# [Dataset]
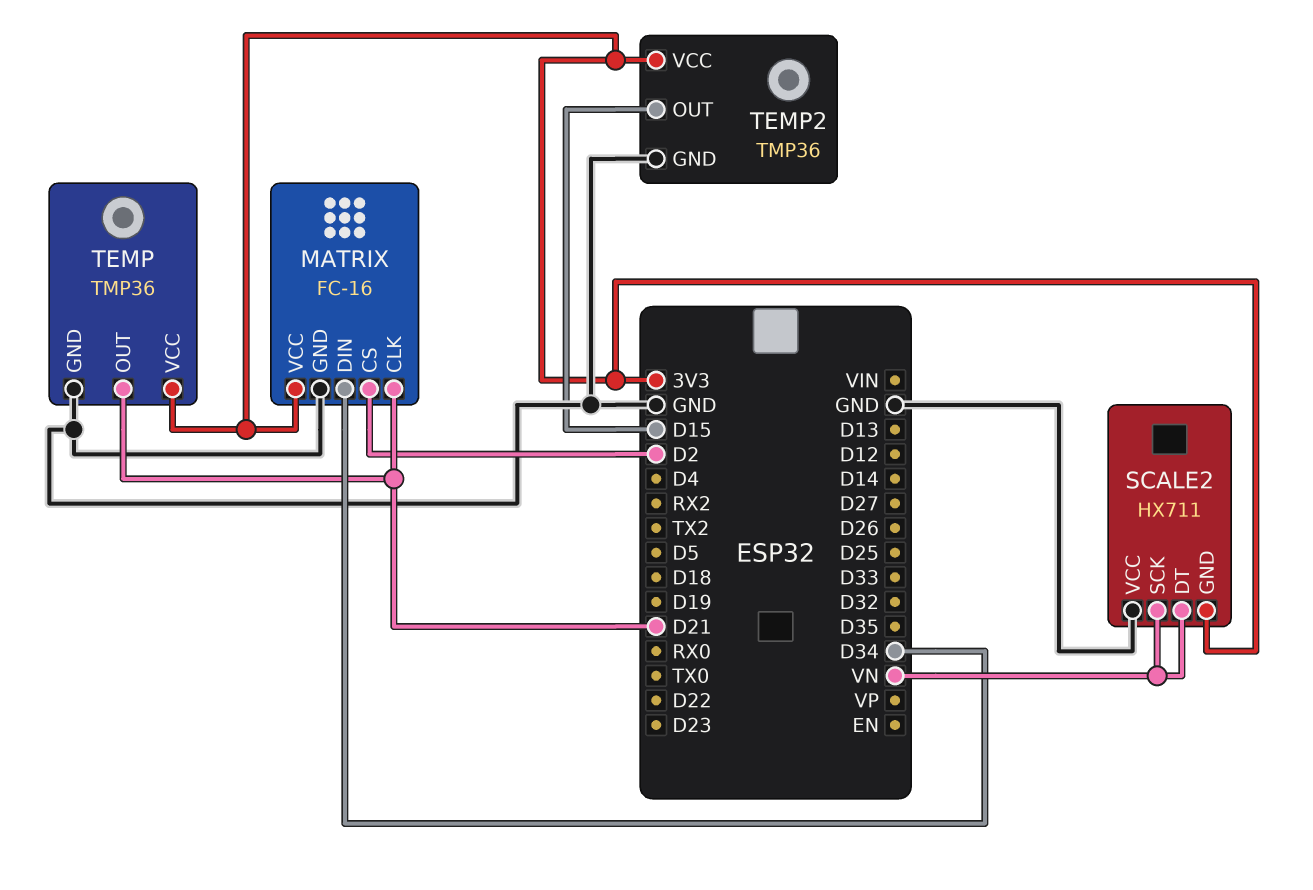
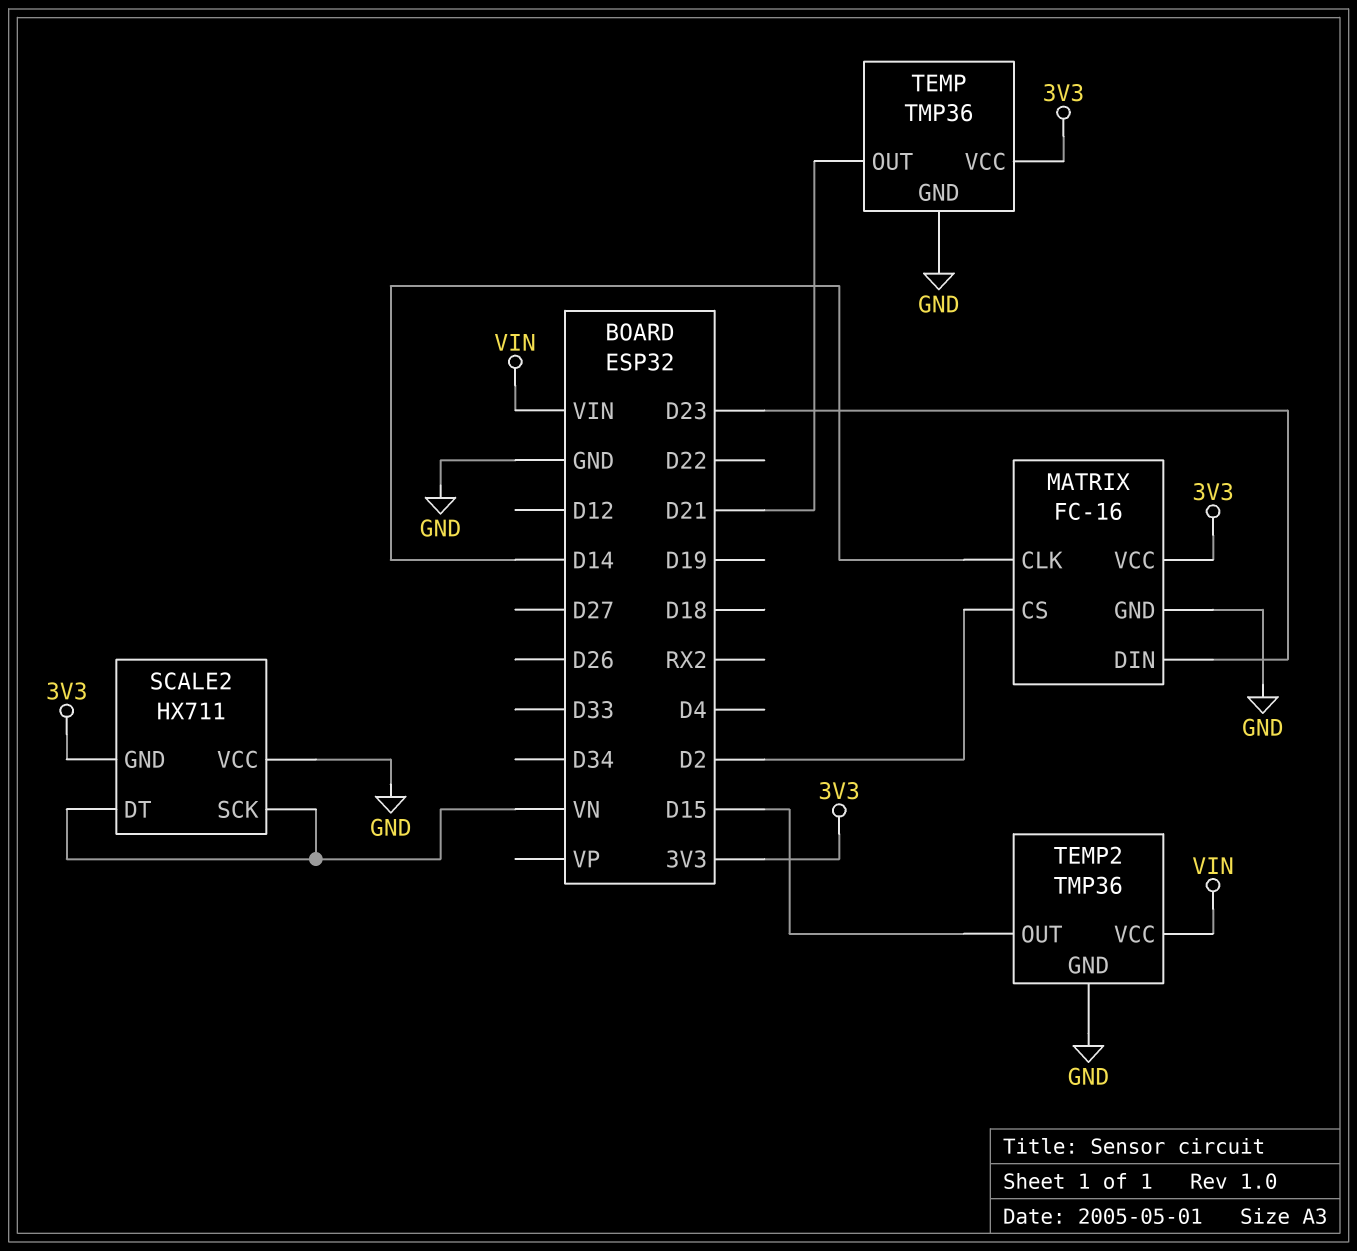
MATRIX pin CLK: D21 -> D14
MATRIX pin DIN: D34 -> D23
TEMP2 pin VCC: 3V3 -> VIN

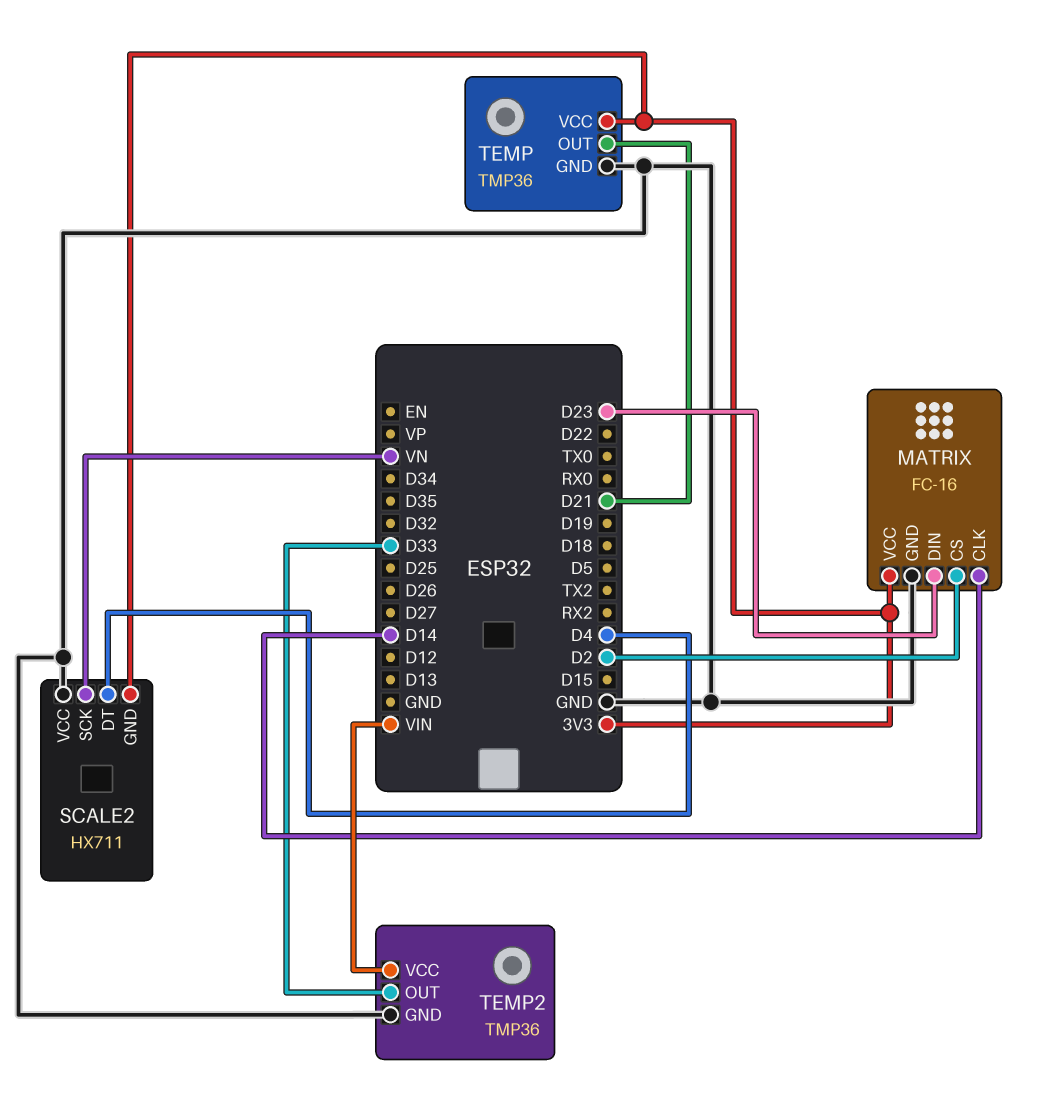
SCALE2 pin DT: VN -> D4
TEMP2 pin OUT: D15 -> D33

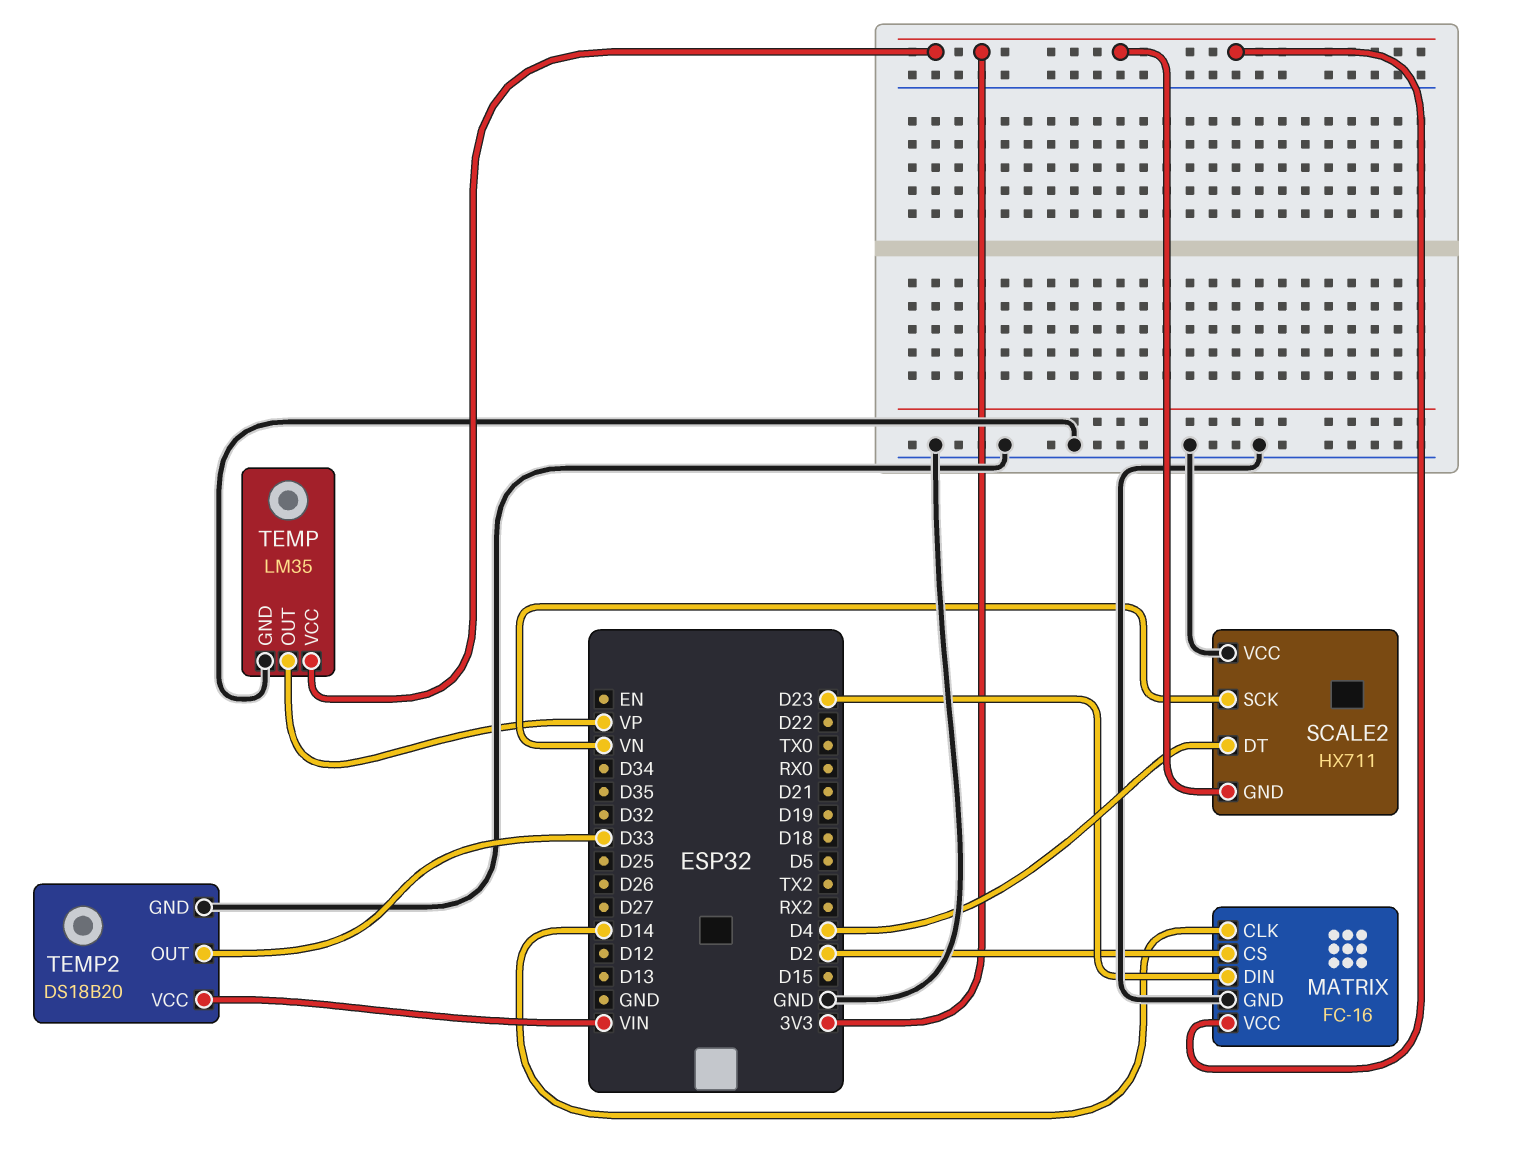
TEMP: TMP36 -> LM35
TEMP pin OUT: D21 -> VP
TEMP2: TMP36 -> DS18B20

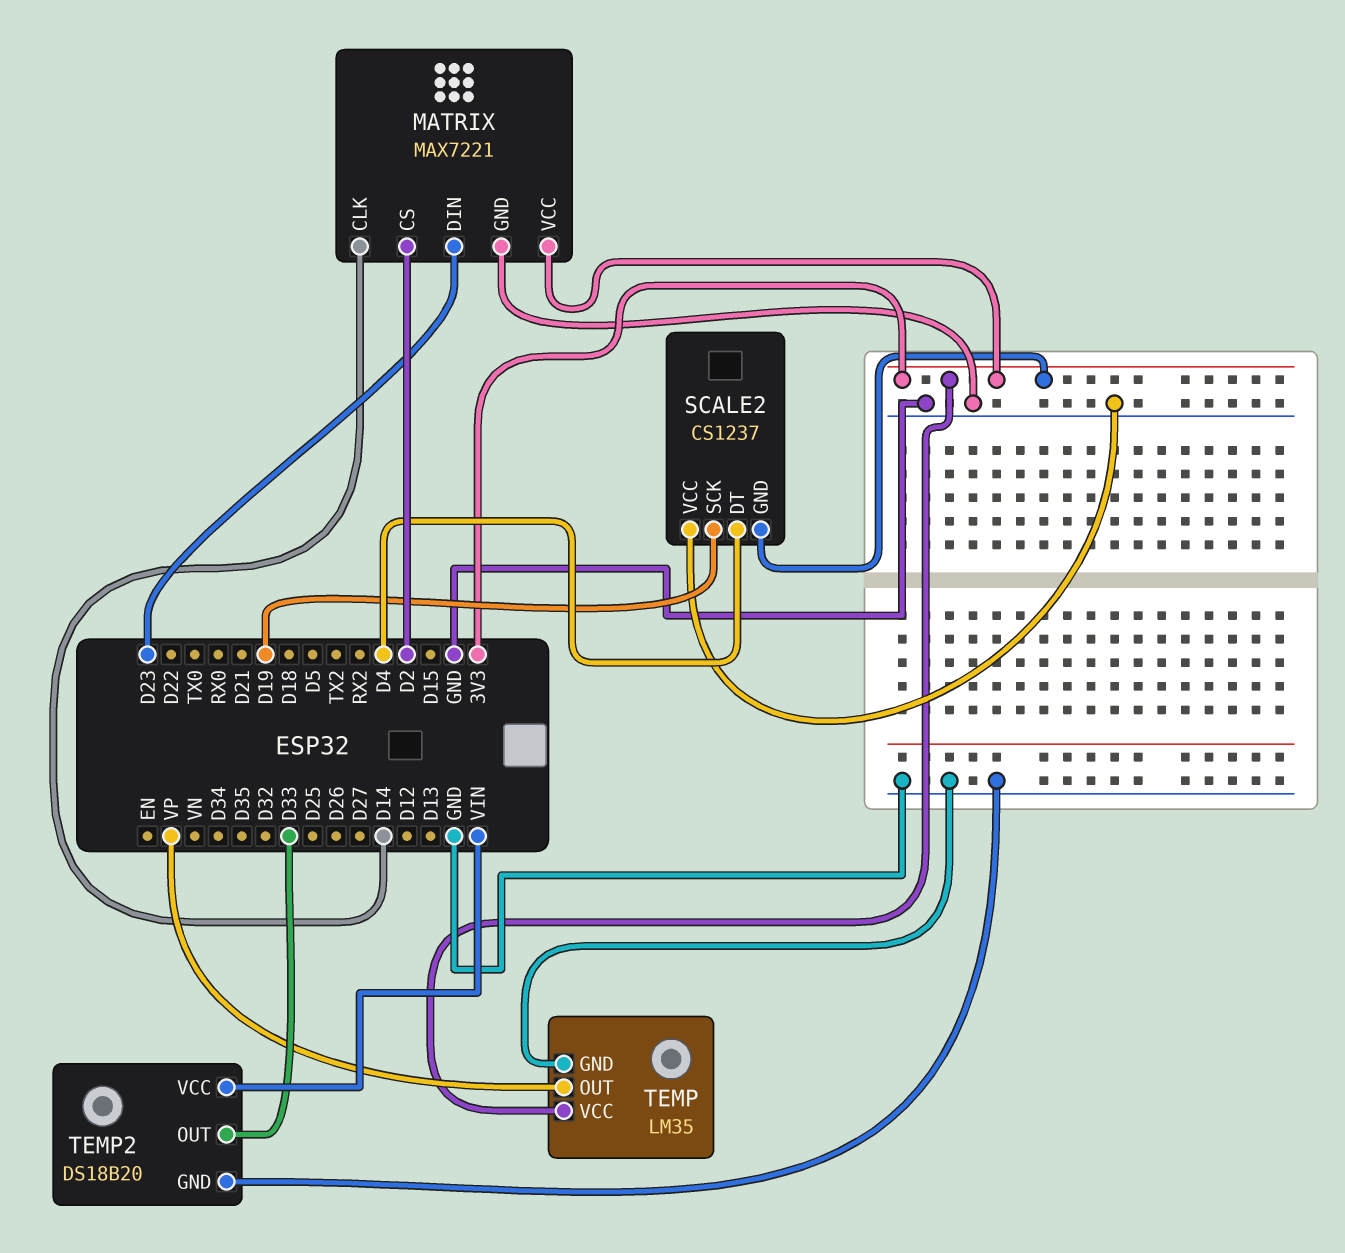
MATRIX: FC-16 -> MAX7221
SCALE2: HX711 -> CS1237
SCALE2 pin SCK: VN -> D19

# [Task description]
Where a line of the data includes the string "MATRIX", list that line.

# [Response area]
MATRIX pin CLK: D21 -> D14
MATRIX pin DIN: D34 -> D23
MATRIX: FC-16 -> MAX7221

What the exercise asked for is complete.